Action item: Would you retype the whole listing verbatim, keeping pictures out of it?

(Data under study)

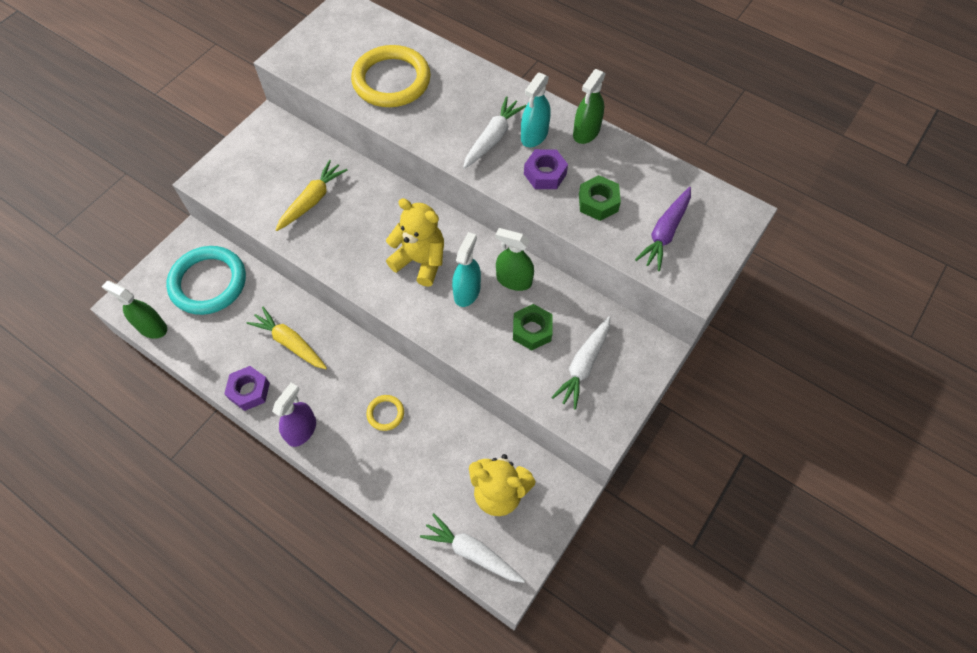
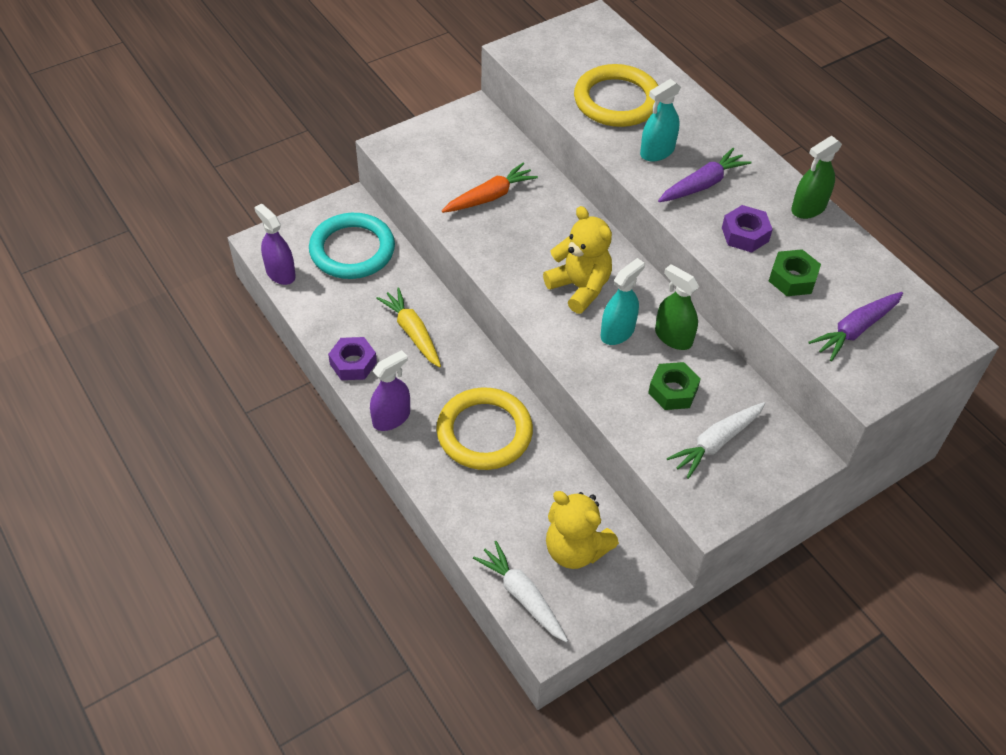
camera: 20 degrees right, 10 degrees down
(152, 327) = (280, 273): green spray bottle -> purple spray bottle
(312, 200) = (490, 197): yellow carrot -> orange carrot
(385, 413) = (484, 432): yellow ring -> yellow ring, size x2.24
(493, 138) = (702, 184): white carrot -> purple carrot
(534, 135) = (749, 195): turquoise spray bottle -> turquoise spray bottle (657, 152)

(End Data under study)

Answer space:
camera: 20 degrees right, 10 degrees down
(152, 327) = (280, 273): green spray bottle -> purple spray bottle
(312, 200) = (490, 197): yellow carrot -> orange carrot
(385, 413) = (484, 432): yellow ring -> yellow ring, size x2.24
(493, 138) = (702, 184): white carrot -> purple carrot
(534, 135) = (749, 195): turquoise spray bottle -> turquoise spray bottle (657, 152)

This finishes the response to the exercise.